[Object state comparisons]
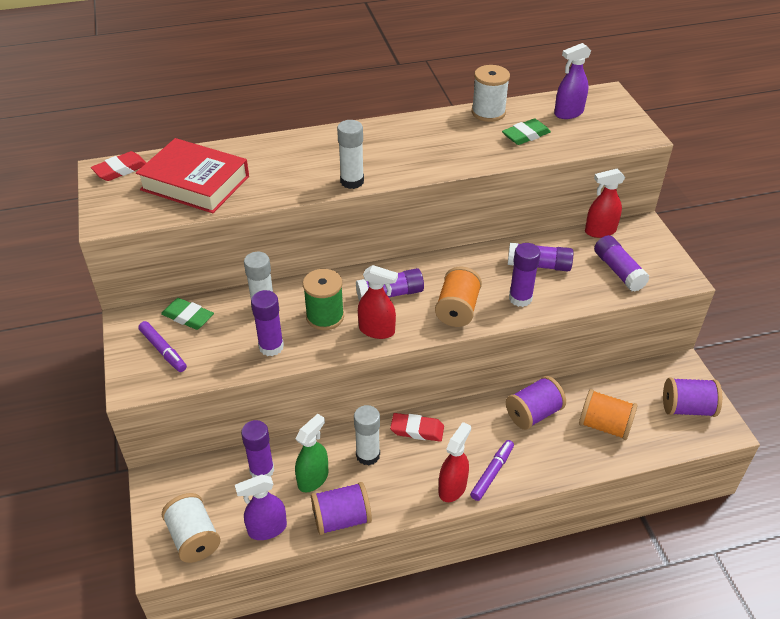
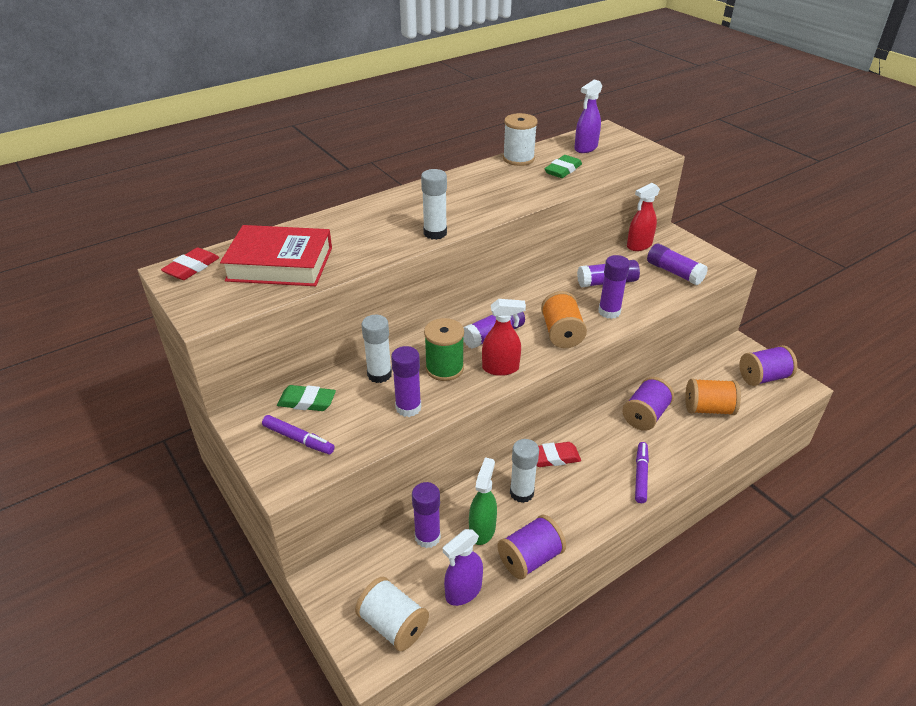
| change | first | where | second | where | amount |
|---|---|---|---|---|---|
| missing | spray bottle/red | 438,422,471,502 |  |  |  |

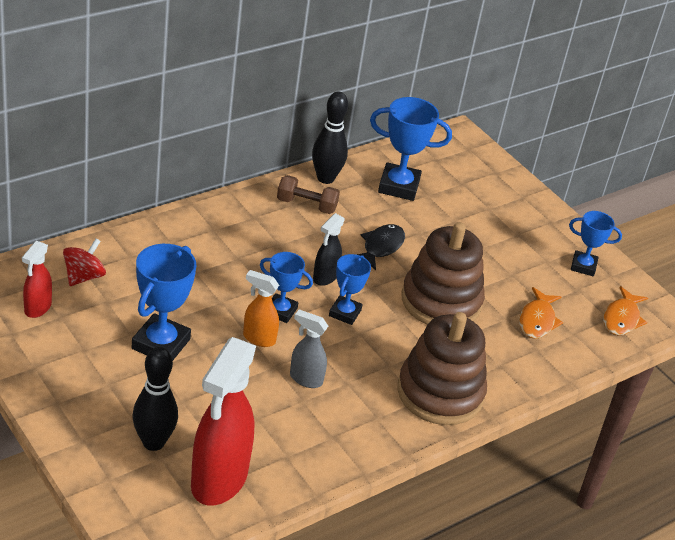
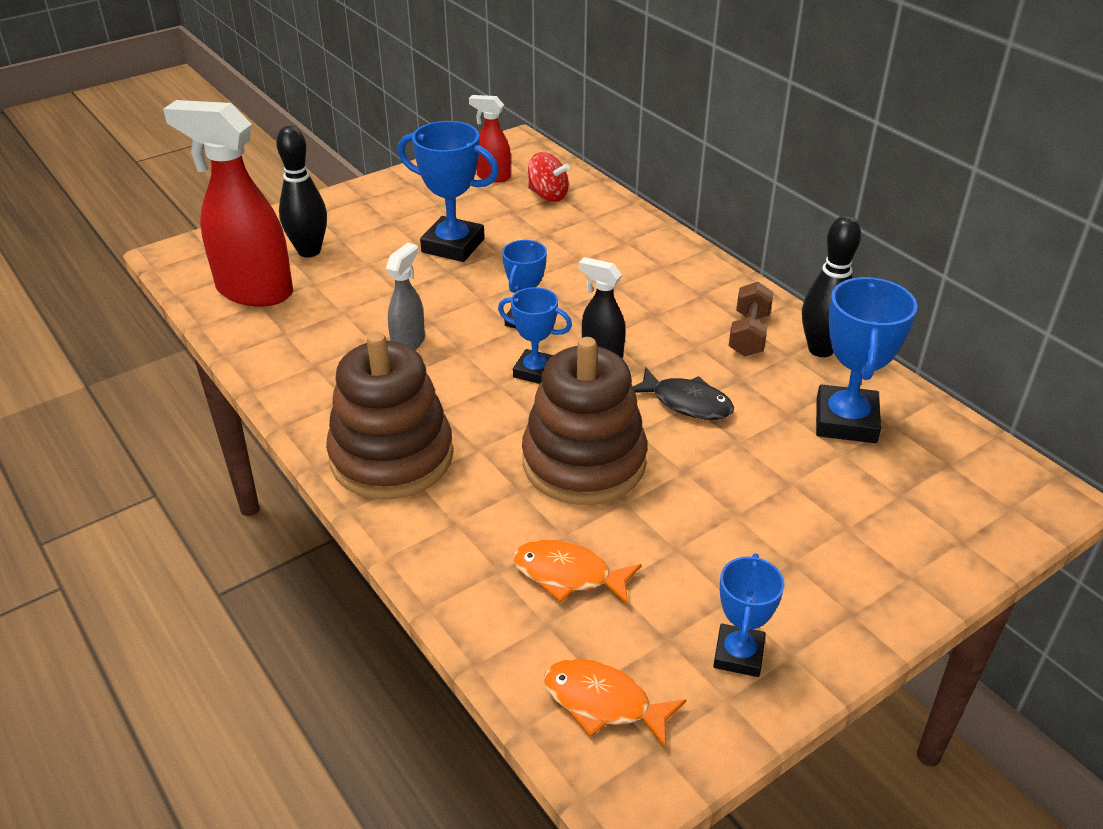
| change | first | where | second | where | amount |
|---|---|---|---|---|---|
| missing | spray bottle/orange | 243,270,279,347 |  |  |  |

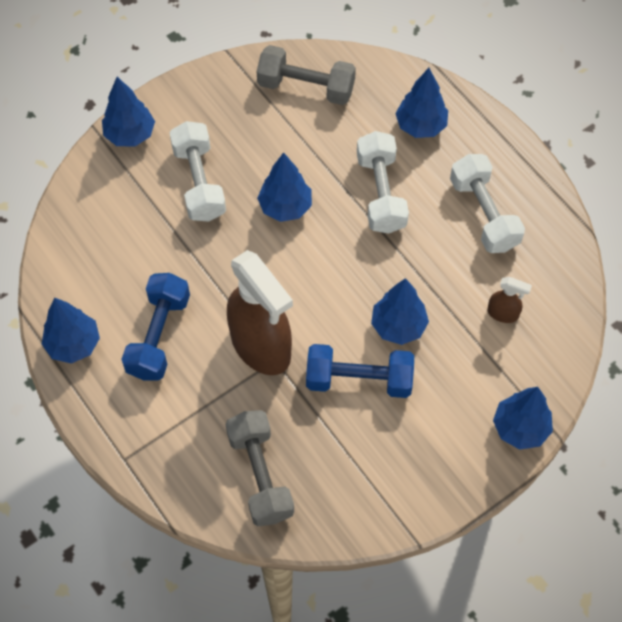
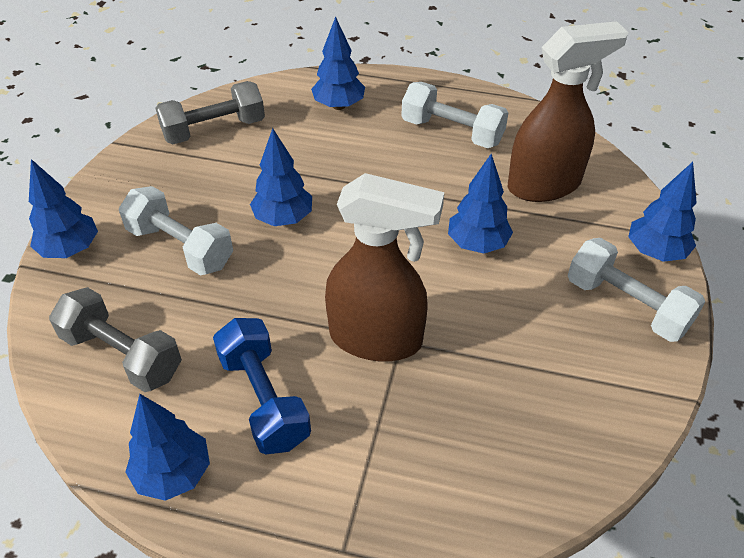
| change | first | where | second | where | amount |
|---|---|---|---|---|---|
| relocated | dumbbell/white | 357,131,409,234 |  | 568,238,705,342 |  |
| size | spray bottle/brown | 487,277,532,323 |  | 508,21,628,202 | x2.35 |
| missing | dumbbell/blue | 306,344,414,398 |  |  |  |
| relocated | dumbbell/grey | 225,410,294,526 |  | 49,287,182,392 |  |

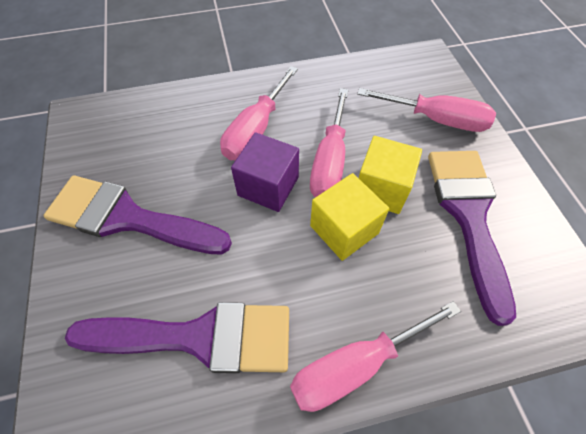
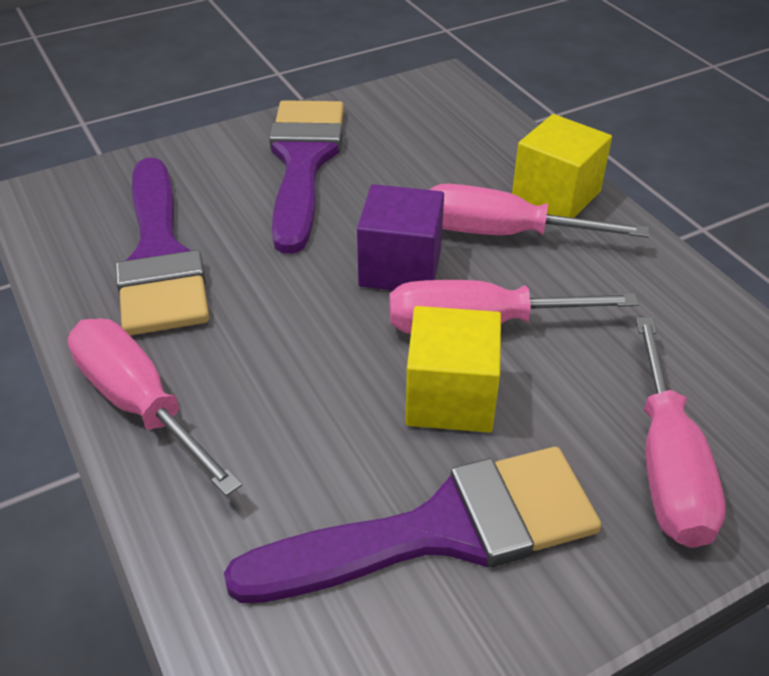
| change | first | where | second | where | amount |
|---|---|---|---|---|---|
| relocated | cube/yellow | 310,173,389,261 |  | 512,114,612,218 |  |

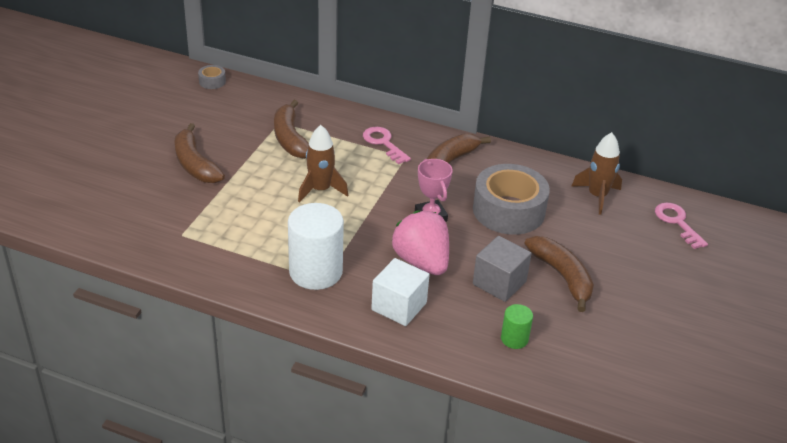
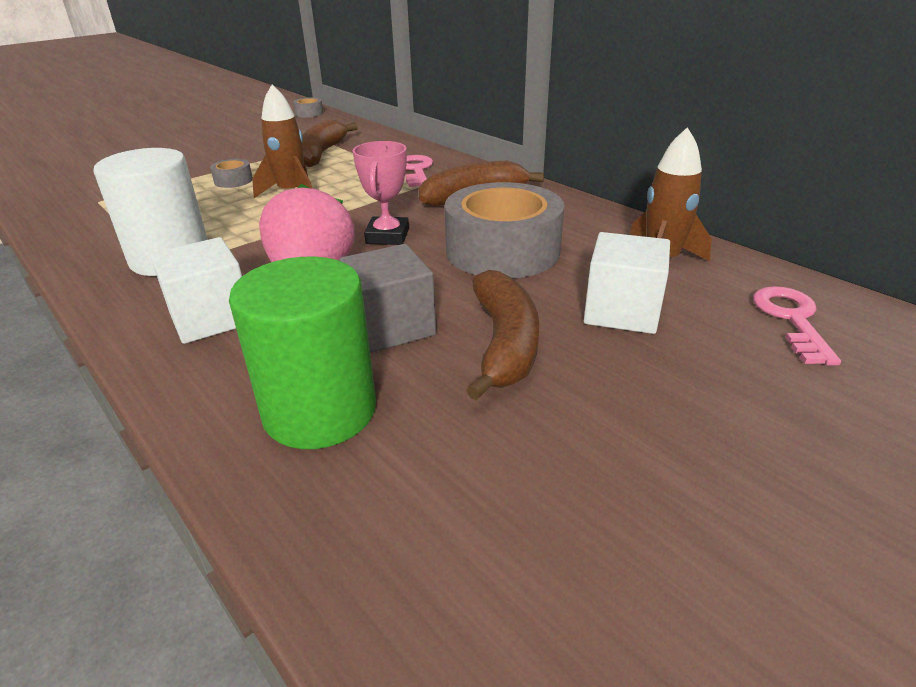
| change | first | where | second | where | amount |
|---|---|---|---|---|---|
| missing | banana/brown | 175,123,225,183 |  |  |  |
| size | cylinder/green | 501,304,533,349 |  | 229,257,376,449 | x2.03 |
| appeared |  |  | tape/grey | 210,159,253,188 |  |
| appeared |  |  | cube/white | 584,232,670,334 |  |

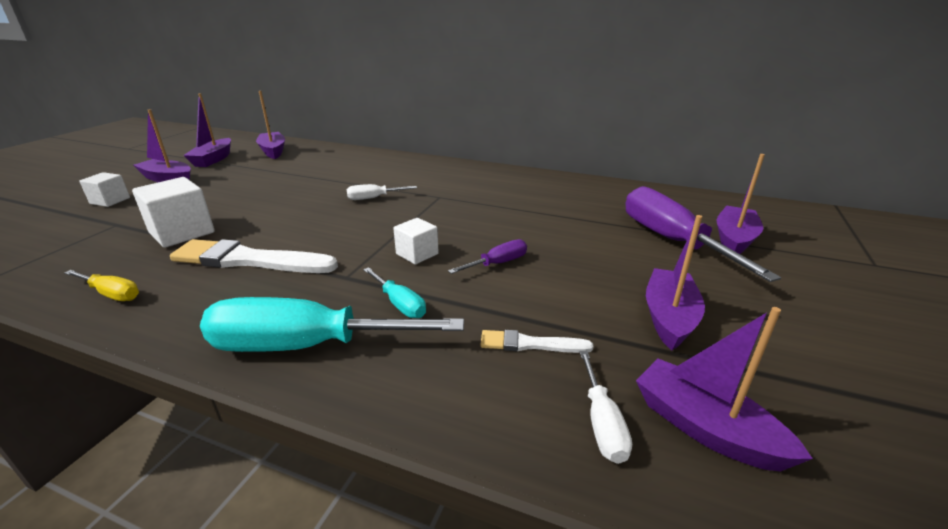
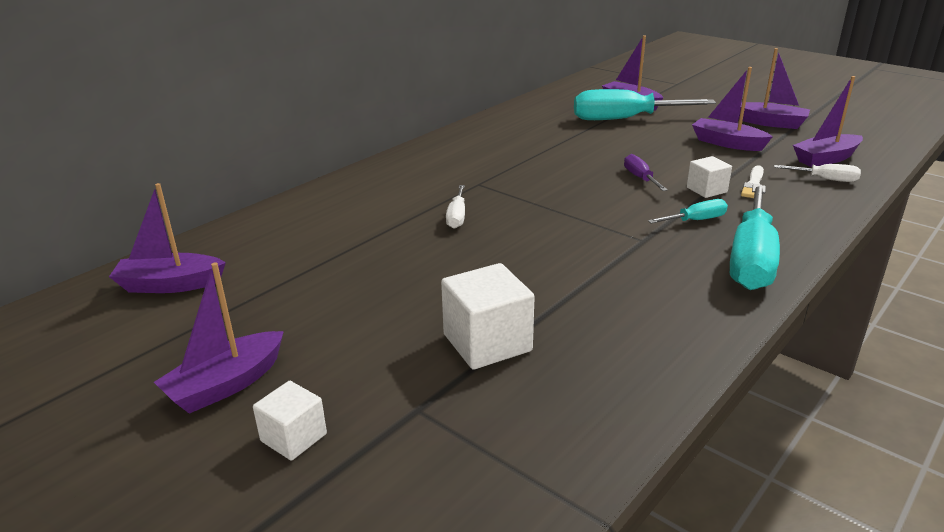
| change | first | where | second | where | amount |
|---|---|---|---|---|---|
| relocated | boat/purple | 183,93,231,167 |  | 739,48,810,129 |  |
| colour | screwdriver/purple | 626,186,781,282 | screwdriver/turquoise | 574,89,716,120 |  |
| relocated | cube/white | 393,218,439,264 |  | 687,156,732,198 |  |
| missing | brush/white | 170,239,338,273 |  |  |  |
| missing | screwdriver/yellow | 65,270,139,301 |  |  |  |

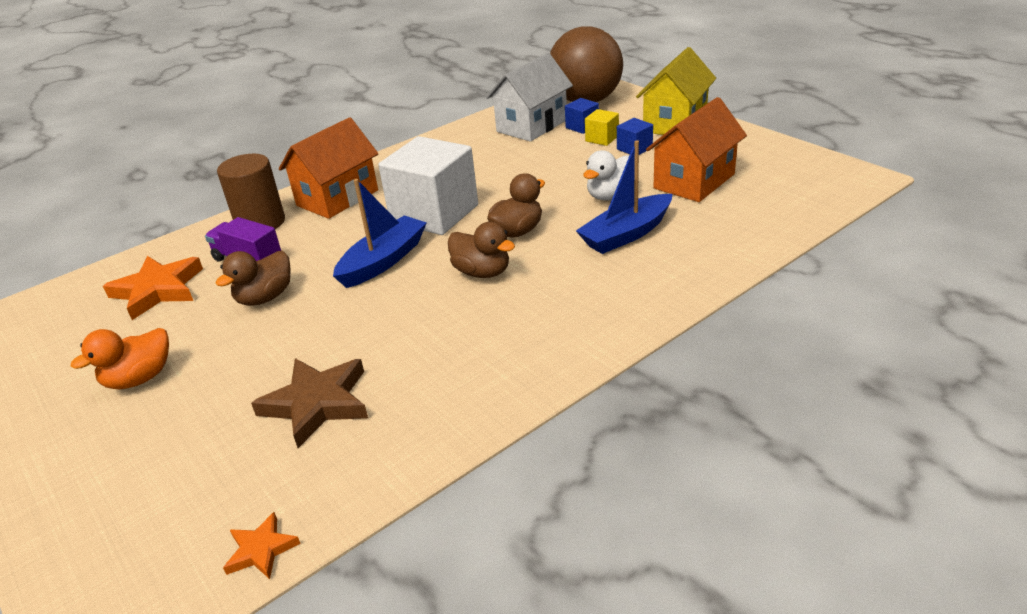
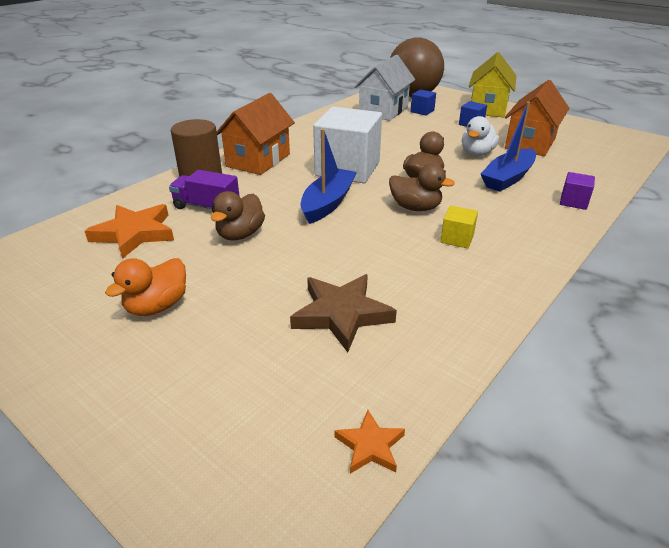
| change | first | where | second | where | amount |
|---|---|---|---|---|---|
| relocated | cube/yellow | 585,109,619,146 |  | 440,206,478,249 |  |
| appeared |  |  | cube/purple | 560,172,595,210 |  |

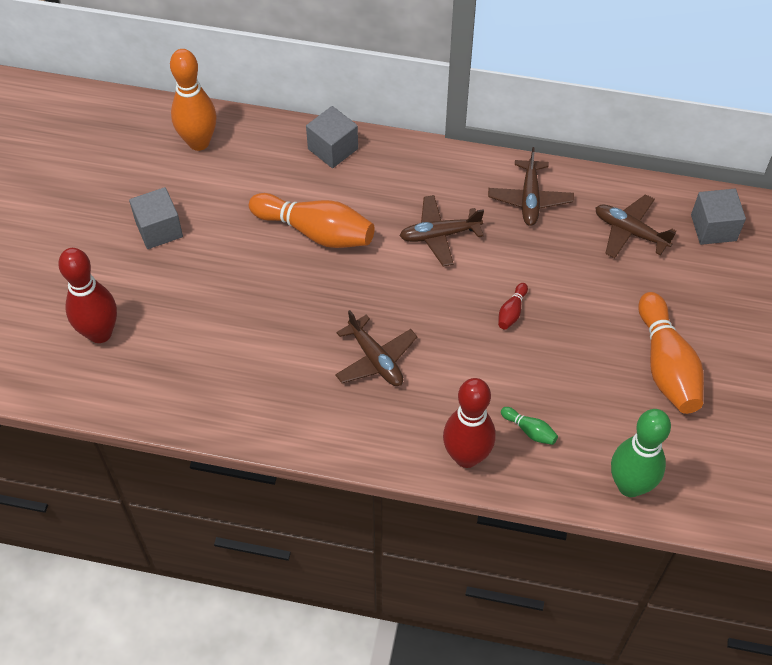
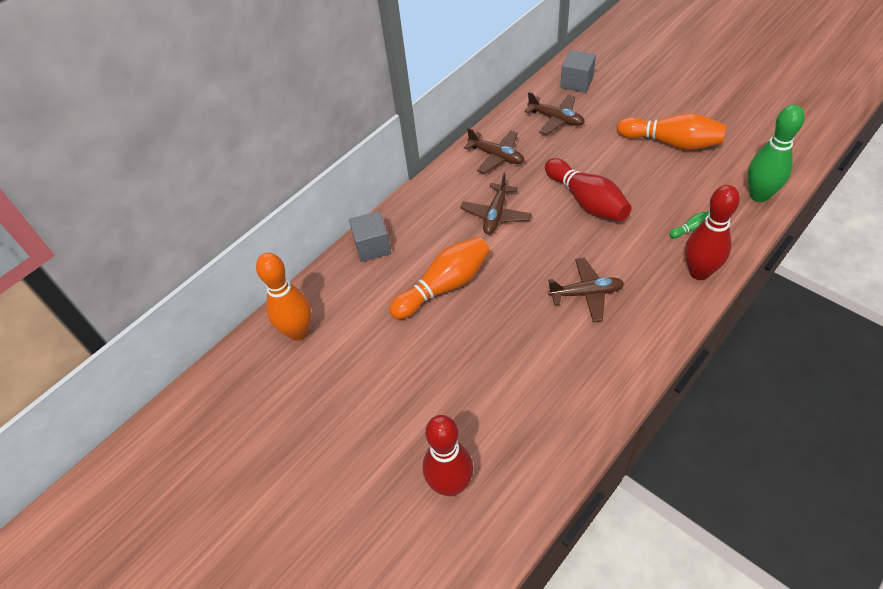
| change | first | where | second | where | amount |
|---|---|---|---|---|---|
| missing | cube/grey | 129,187,183,249 |  |  |  |
| spun | plane/brown | 596,194,676,258 |  | 524,92,585,135 | 120 degrees counterclockwise |
| size | bowling pin/red | 498,283,528,329 |  | 545,158,632,221 | x2.30 |

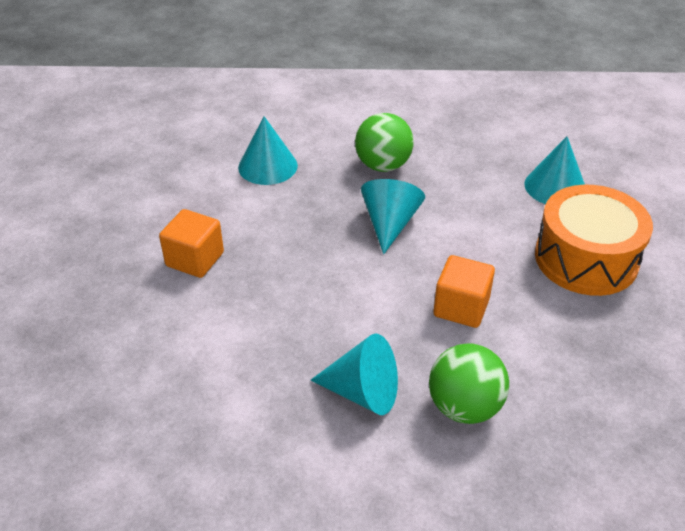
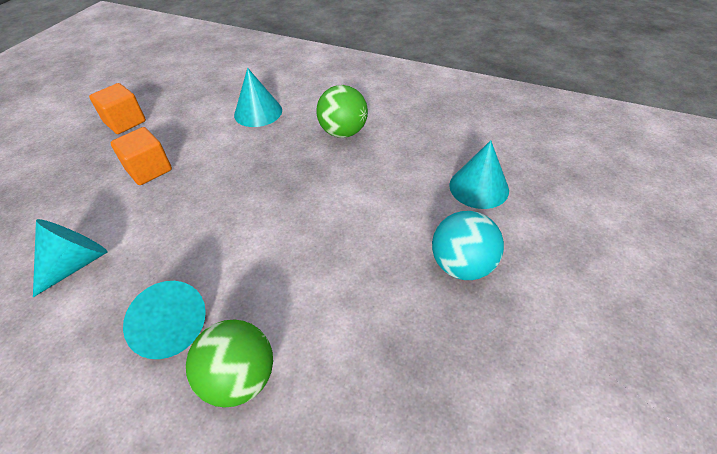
| change | first | where | second | where | amount |
|---|---|---|---|---|---|
| relocated | cone/turquoise | 361,179,425,254 |  | 33,219,108,297 |  |
| exchanged | drum/orange | 535,185,653,296 | ball/turquoise | 432,211,504,280 |  |
| relocated | cube/orange | 433,255,495,328 |  | 89,83,146,134 |  |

_BRIEF:_ Keeping the pictures out, print the entries above exactly as written.

_TASK SOLUTION:_
| change | first | where | second | where | amount |
|---|---|---|---|---|---|
| missing | spray bottle/red | 438,422,471,502 |  |  |  |

| change | first | where | second | where | amount |
|---|---|---|---|---|---|
| missing | spray bottle/orange | 243,270,279,347 |  |  |  |

| change | first | where | second | where | amount |
|---|---|---|---|---|---|
| relocated | dumbbell/white | 357,131,409,234 |  | 568,238,705,342 |  |
| size | spray bottle/brown | 487,277,532,323 |  | 508,21,628,202 | x2.35 |
| missing | dumbbell/blue | 306,344,414,398 |  |  |  |
| relocated | dumbbell/grey | 225,410,294,526 |  | 49,287,182,392 |  |

| change | first | where | second | where | amount |
|---|---|---|---|---|---|
| relocated | cube/yellow | 310,173,389,261 |  | 512,114,612,218 |  |

| change | first | where | second | where | amount |
|---|---|---|---|---|---|
| missing | banana/brown | 175,123,225,183 |  |  |  |
| size | cylinder/green | 501,304,533,349 |  | 229,257,376,449 | x2.03 |
| appeared |  |  | tape/grey | 210,159,253,188 |  |
| appeared |  |  | cube/white | 584,232,670,334 |  |

| change | first | where | second | where | amount |
|---|---|---|---|---|---|
| relocated | boat/purple | 183,93,231,167 |  | 739,48,810,129 |  |
| colour | screwdriver/purple | 626,186,781,282 | screwdriver/turquoise | 574,89,716,120 |  |
| relocated | cube/white | 393,218,439,264 |  | 687,156,732,198 |  |
| missing | brush/white | 170,239,338,273 |  |  |  |
| missing | screwdriver/yellow | 65,270,139,301 |  |  |  |

| change | first | where | second | where | amount |
|---|---|---|---|---|---|
| relocated | cube/yellow | 585,109,619,146 |  | 440,206,478,249 |  |
| appeared |  |  | cube/purple | 560,172,595,210 |  |

| change | first | where | second | where | amount |
|---|---|---|---|---|---|
| missing | cube/grey | 129,187,183,249 |  |  |  |
| spun | plane/brown | 596,194,676,258 |  | 524,92,585,135 | 120 degrees counterclockwise |
| size | bowling pin/red | 498,283,528,329 |  | 545,158,632,221 | x2.30 |

| change | first | where | second | where | amount |
|---|---|---|---|---|---|
| relocated | cone/turquoise | 361,179,425,254 |  | 33,219,108,297 |  |
| exchanged | drum/orange | 535,185,653,296 | ball/turquoise | 432,211,504,280 |  |
| relocated | cube/orange | 433,255,495,328 |  | 89,83,146,134 |  |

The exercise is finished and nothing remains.